→ What this task involves:
Without the pictures, reproduce the entries below exactly.

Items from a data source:
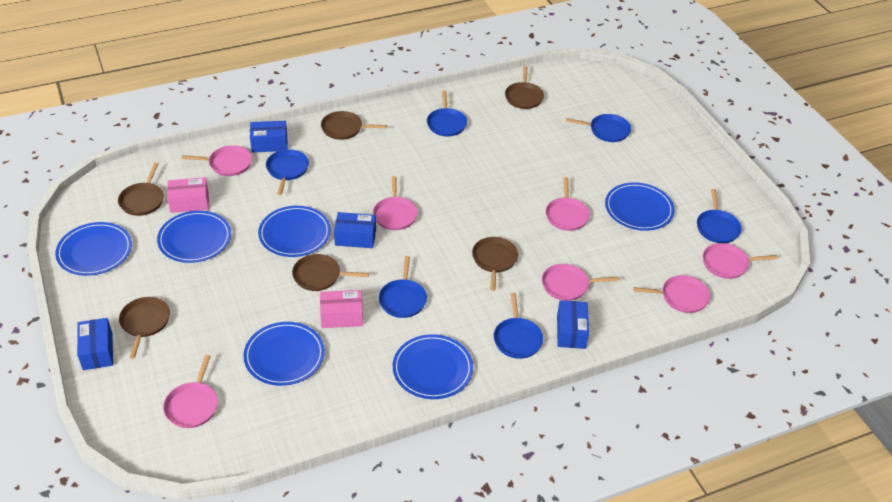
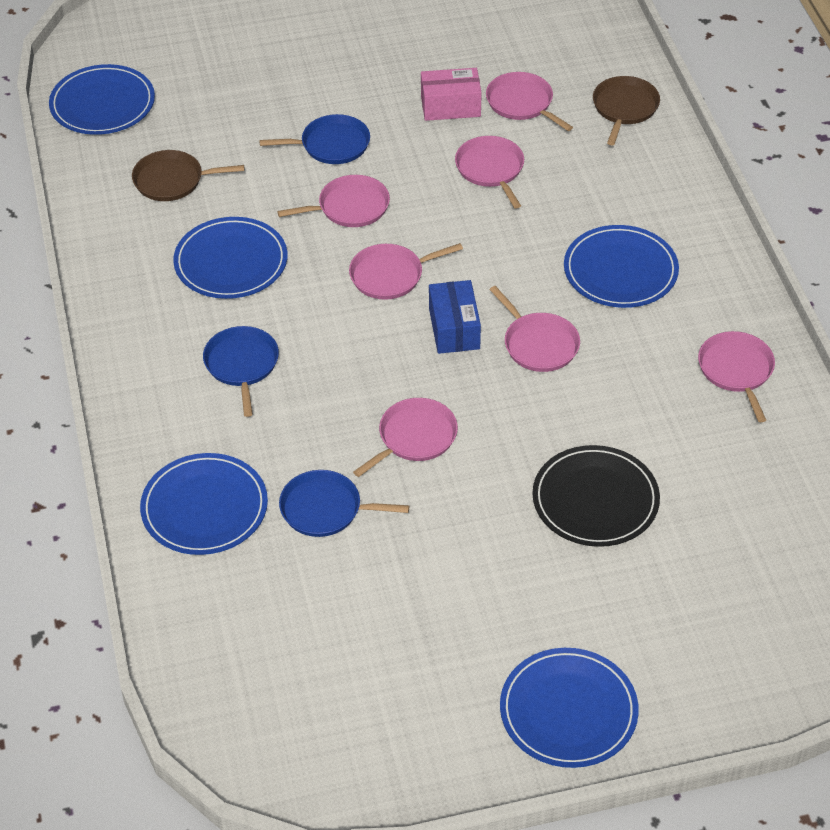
black plate: 0 -> 1
blue box: 4 -> 1
blue pan: 6 -> 3
blue plate: 6 -> 5
brown pan: 6 -> 2
pink box: 2 -> 1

→ Response:
black plate: 0 -> 1
blue box: 4 -> 1
blue pan: 6 -> 3
blue plate: 6 -> 5
brown pan: 6 -> 2
pink box: 2 -> 1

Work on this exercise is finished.